Would you write out every entry exactly, but without the pictures?

Data extracted from a collection
____________
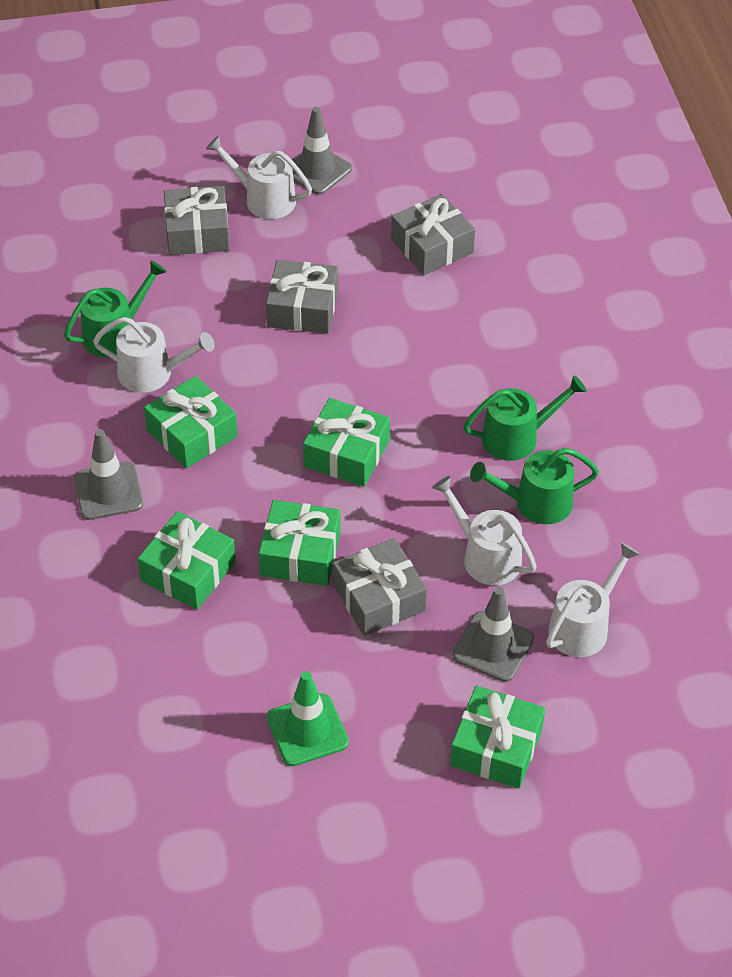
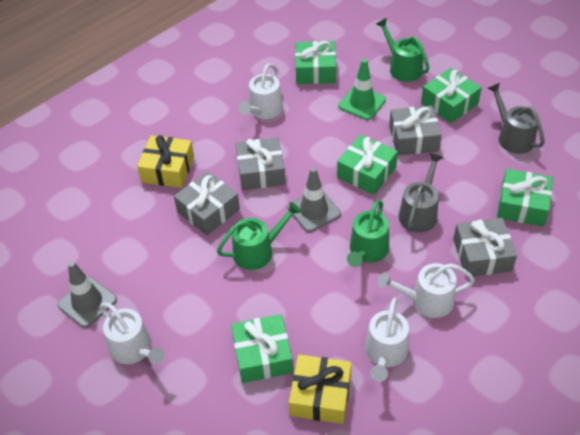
grey traffic cone: 3 -> 2
grey watering can: 0 -> 2
yellow gift: 0 -> 2

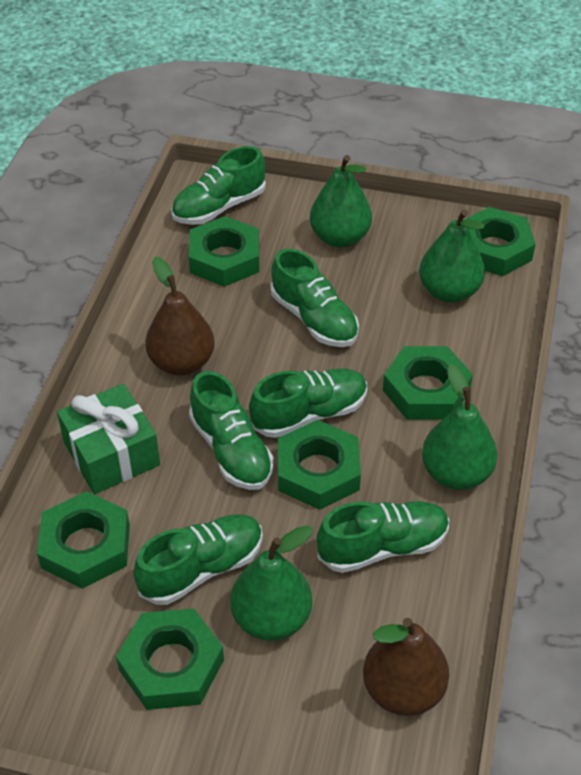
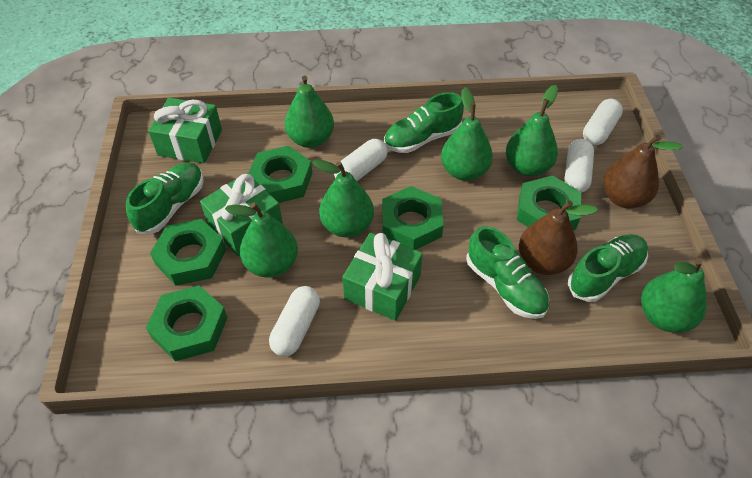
green gift: 1 -> 3
green nut: 6 -> 5
green pear: 4 -> 6
green shoe: 6 -> 4
white capsule: 0 -> 4

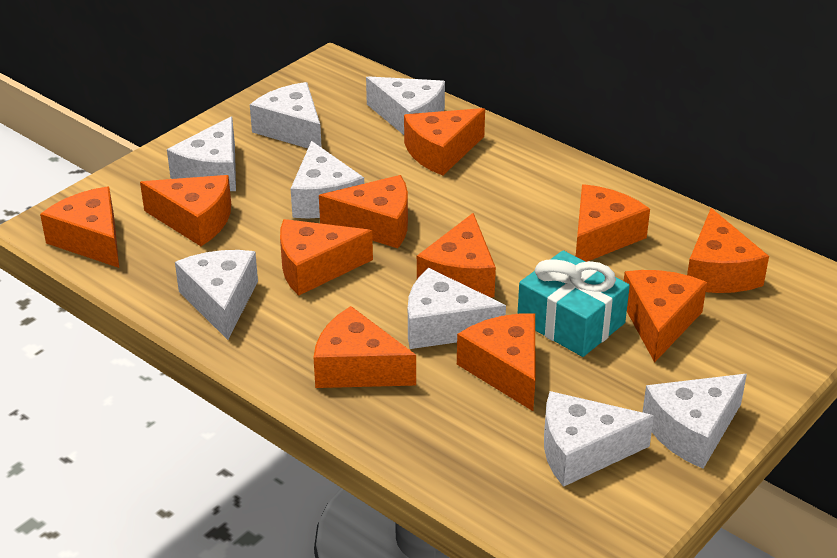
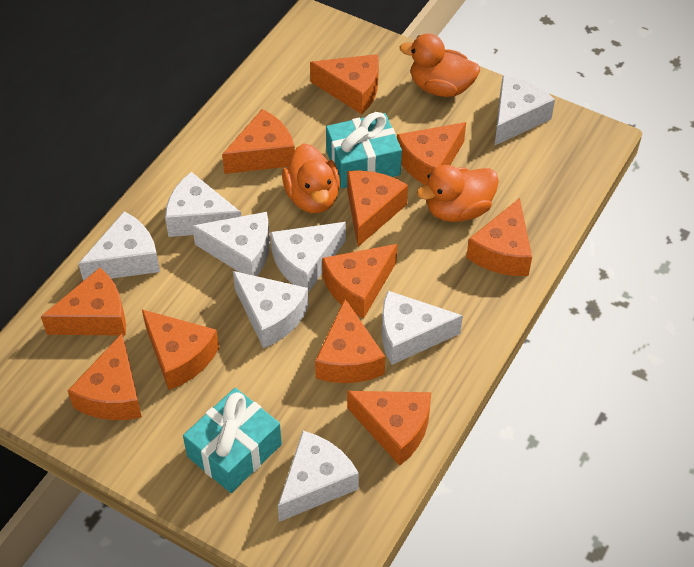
orange duck: 0 -> 3
turquoise gift: 1 -> 2

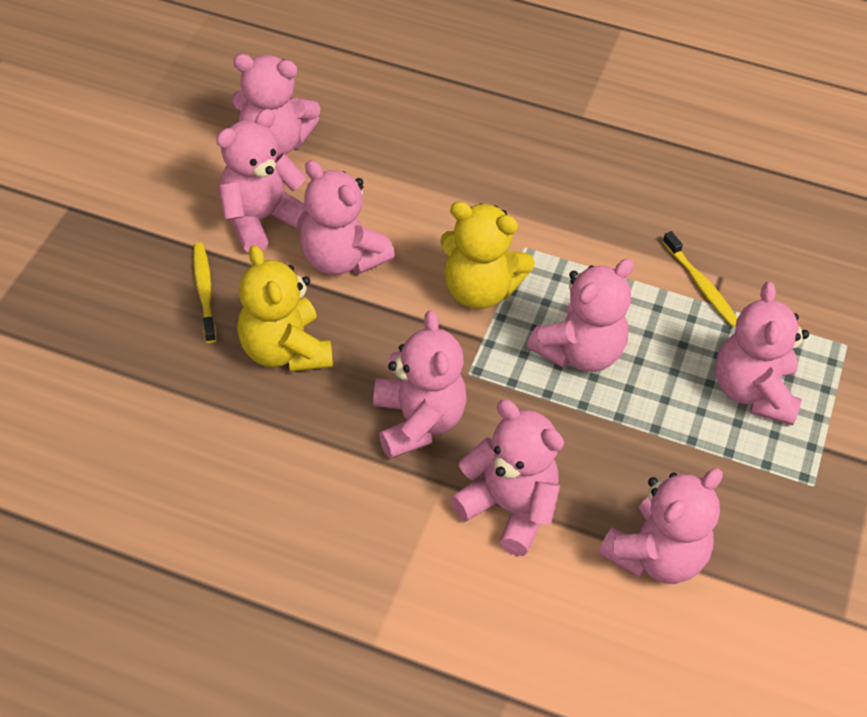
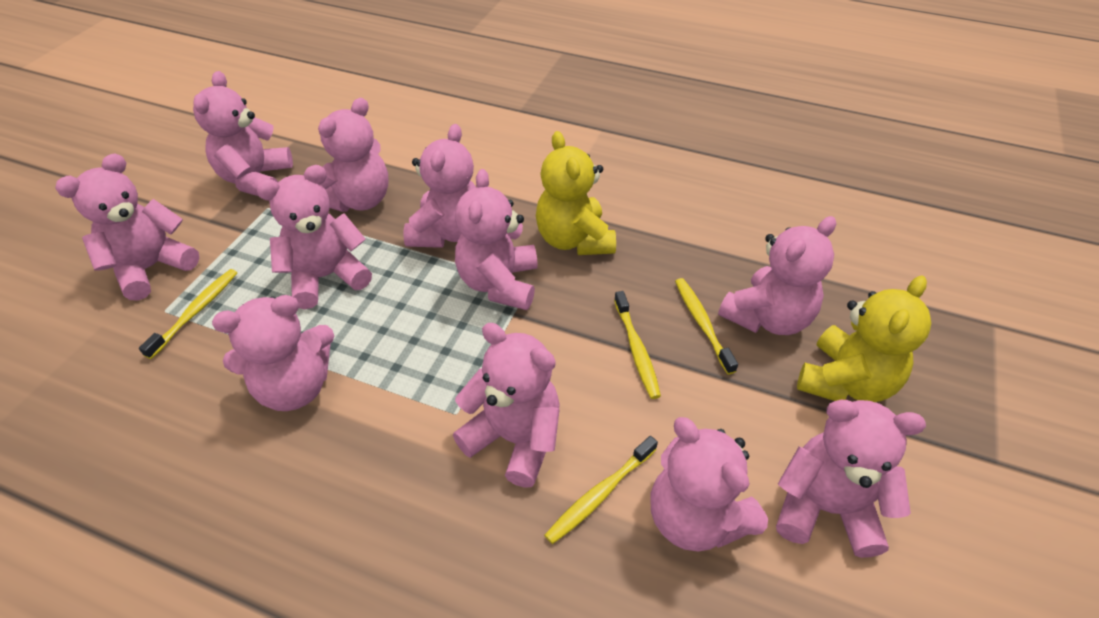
pink teddy bear: 8 -> 11
yellow toothbrush: 2 -> 4

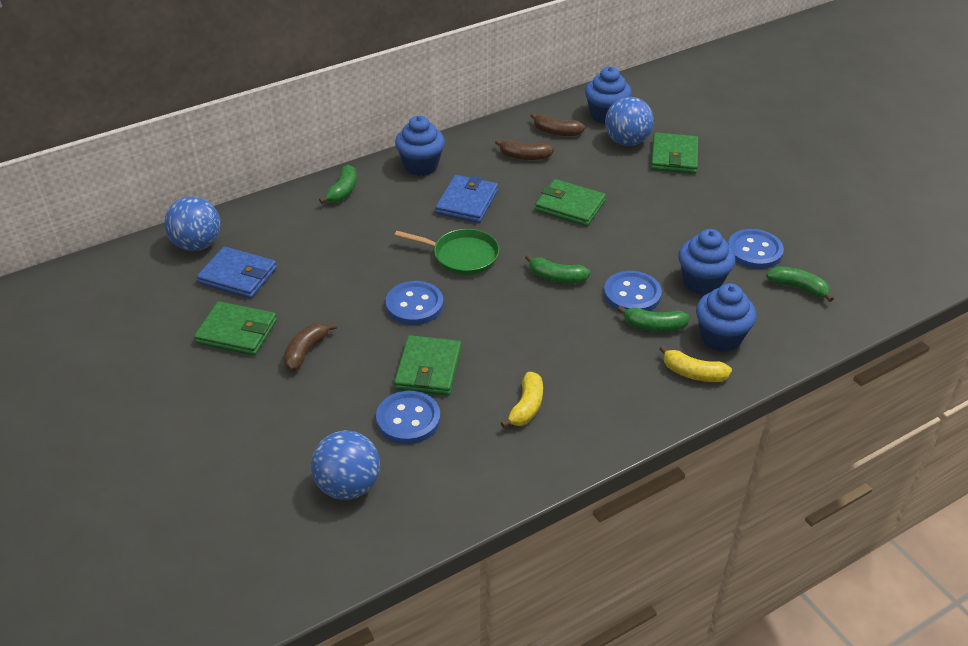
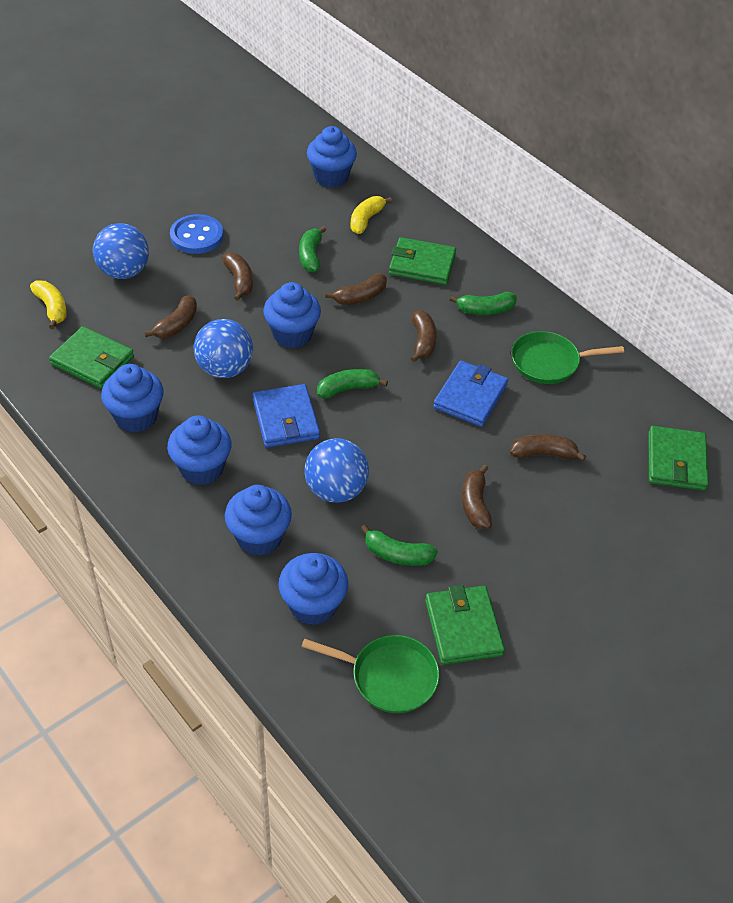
blue button: 4 -> 1
blue cupcake: 4 -> 6
brown banana: 3 -> 6
green pan: 1 -> 2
____________
RESPONSE TO THE EXERCISE:
grey traffic cone: 3 -> 2
grey watering can: 0 -> 2
yellow gift: 0 -> 2

green gift: 1 -> 3
green nut: 6 -> 5
green pear: 4 -> 6
green shoe: 6 -> 4
white capsule: 0 -> 4

orange duck: 0 -> 3
turquoise gift: 1 -> 2

pink teddy bear: 8 -> 11
yellow toothbrush: 2 -> 4

blue button: 4 -> 1
blue cupcake: 4 -> 6
brown banana: 3 -> 6
green pan: 1 -> 2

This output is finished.